» The task
Reproduce all of the records below word for word, omitting the images.

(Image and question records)
++++++

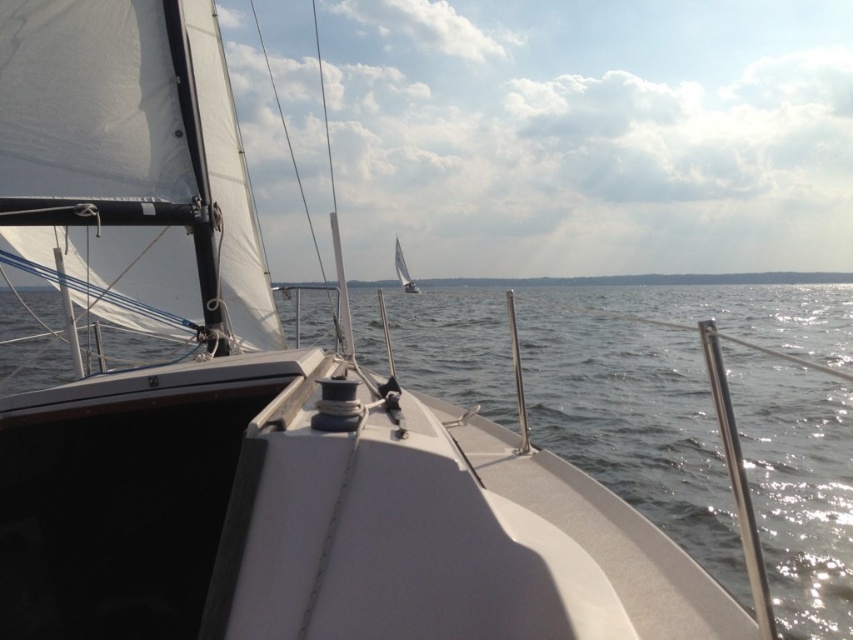
Does white cloud at upper center have a larger size compared to white sailboat at center?

Yes.

Between white cloud at upper center and white sailboat at center, which one is positioned lower?

white sailboat at center

Is point (772, 74) behind point (408, 282)?

Yes, point (772, 74) is behind point (408, 282).

Identify the location of white cloud at upper center. (590, 134).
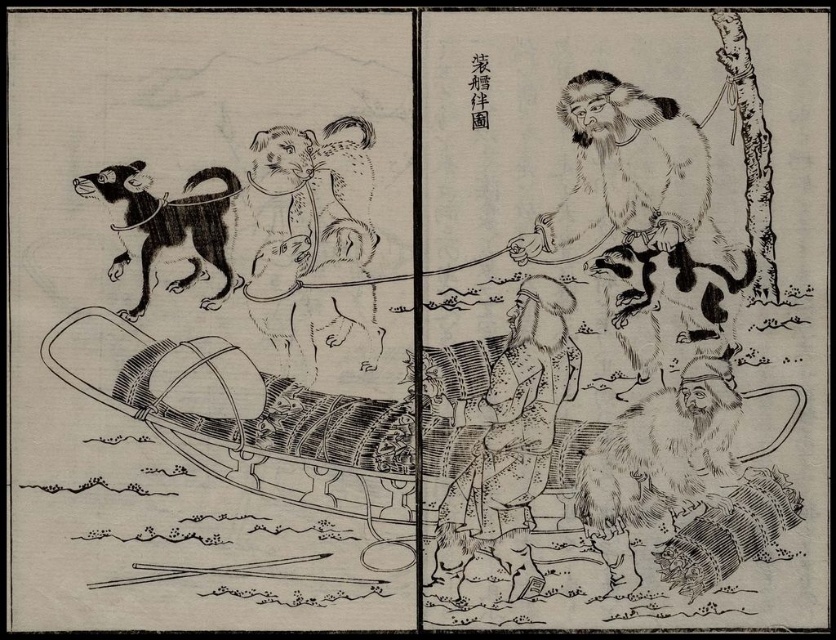
Does point (571, 88) come closer to viewer compared to point (130, 163)?

No, (571, 88) is behind (130, 163).

Consider the image. Is furry black dog at upper right smaller than black fur cat at upper left?

No, furry black dog at upper right is not smaller than black fur cat at upper left.

Find the location of a particular element. furry black dog at upper right is located at coordinates (628, 172).

Between fluffy fur skunk at center and black fur cat at upper left, which one is positioned lower?

Positioned lower is fluffy fur skunk at center.

Where is `fluffy fur skunk at center`? Image resolution: width=836 pixels, height=640 pixels. fluffy fur skunk at center is located at coordinates click(x=666, y=304).

This screenshot has width=836, height=640. Identify the location of furry brown dog at lower right. (660, 460).

The height and width of the screenshot is (640, 836). In order to click on furry brown dog at lower right in this screenshot , I will do `click(660, 460)`.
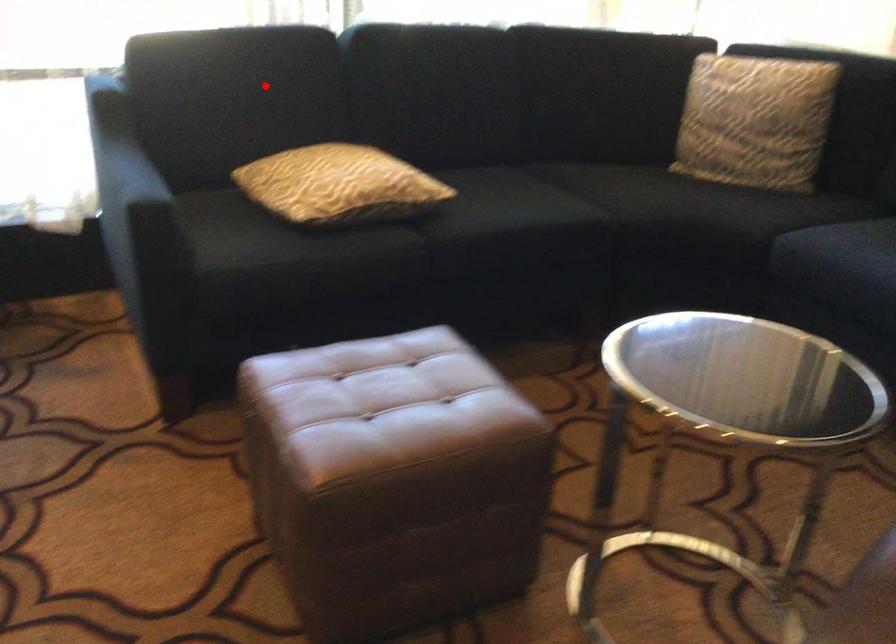
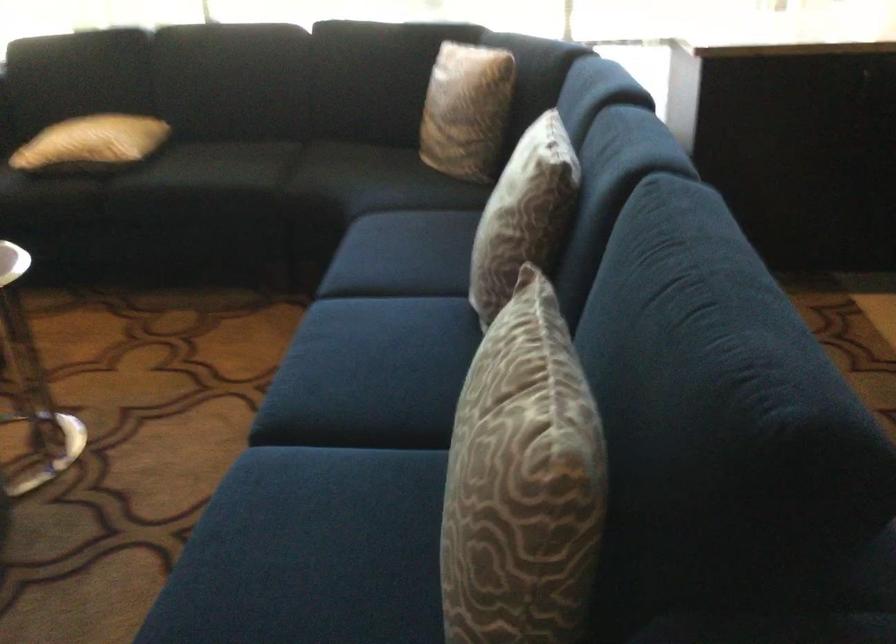
Where in the second image is the point corresponding to the highlighted location from the first image?

(82, 64)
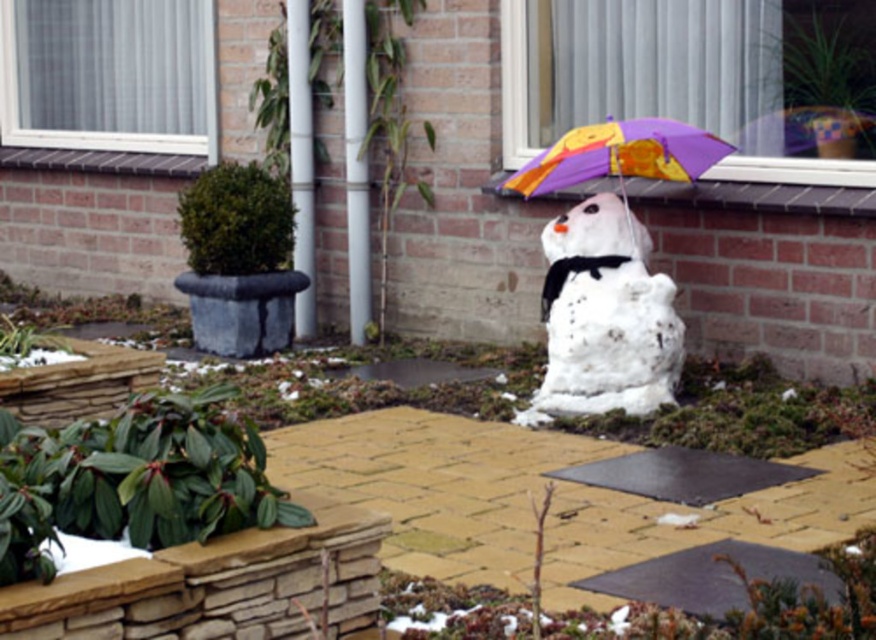
You are standing at the point marked by the coordinate point (604, 316). Looking around the winter scene outside the brick house, what object is located exactly at your current position?

The white fluffy snowman at center is located exactly at the point (604, 316).

You are standing in front of the brick house and see the matte plastic umbrella at center and the purple fabric umbrella at upper center. Which umbrella is closer to the ground?

The matte plastic umbrella at center is closer to the ground because it is located below the purple fabric umbrella at upper center.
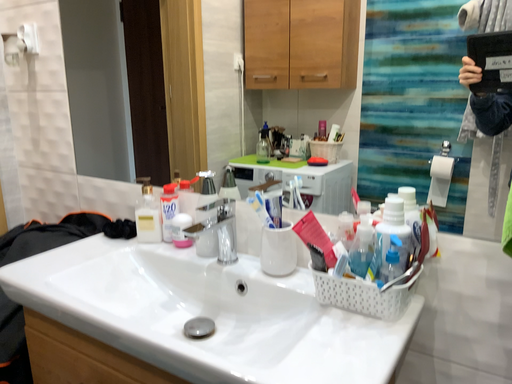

++++++

» Answer to the exercise
Does white cloud at upper center have a larger size compared to white sailboat at center?

Yes.

Between white cloud at upper center and white sailboat at center, which one is positioned lower?

white sailboat at center

Is point (772, 74) behind point (408, 282)?

Yes, point (772, 74) is behind point (408, 282).

Identify the location of white cloud at upper center. (590, 134).
Does point (571, 88) come closer to viewer compared to point (130, 163)?

No, (571, 88) is behind (130, 163).

Consider the image. Is furry black dog at upper right smaller than black fur cat at upper left?

No, furry black dog at upper right is not smaller than black fur cat at upper left.

Find the location of a particular element. furry black dog at upper right is located at coordinates (628, 172).

Between fluffy fur skunk at center and black fur cat at upper left, which one is positioned lower?

Positioned lower is fluffy fur skunk at center.

Where is `fluffy fur skunk at center`? Image resolution: width=836 pixels, height=640 pixels. fluffy fur skunk at center is located at coordinates click(x=666, y=304).

This screenshot has width=836, height=640. Identify the location of furry brown dog at lower right. (660, 460).

The height and width of the screenshot is (640, 836). In order to click on furry brown dog at lower right in this screenshot , I will do `click(660, 460)`.
Where in the second image is the point corresponding to the highlighted location from the first image?

(82, 64)
You are standing at the point marked by the coordinate point (604, 316). Looking around the winter scene outside the brick house, what object is located exactly at your current position?

The white fluffy snowman at center is located exactly at the point (604, 316).

You are standing in front of the brick house and see the matte plastic umbrella at center and the purple fabric umbrella at upper center. Which umbrella is closer to the ground?

The matte plastic umbrella at center is closer to the ground because it is located below the purple fabric umbrella at upper center.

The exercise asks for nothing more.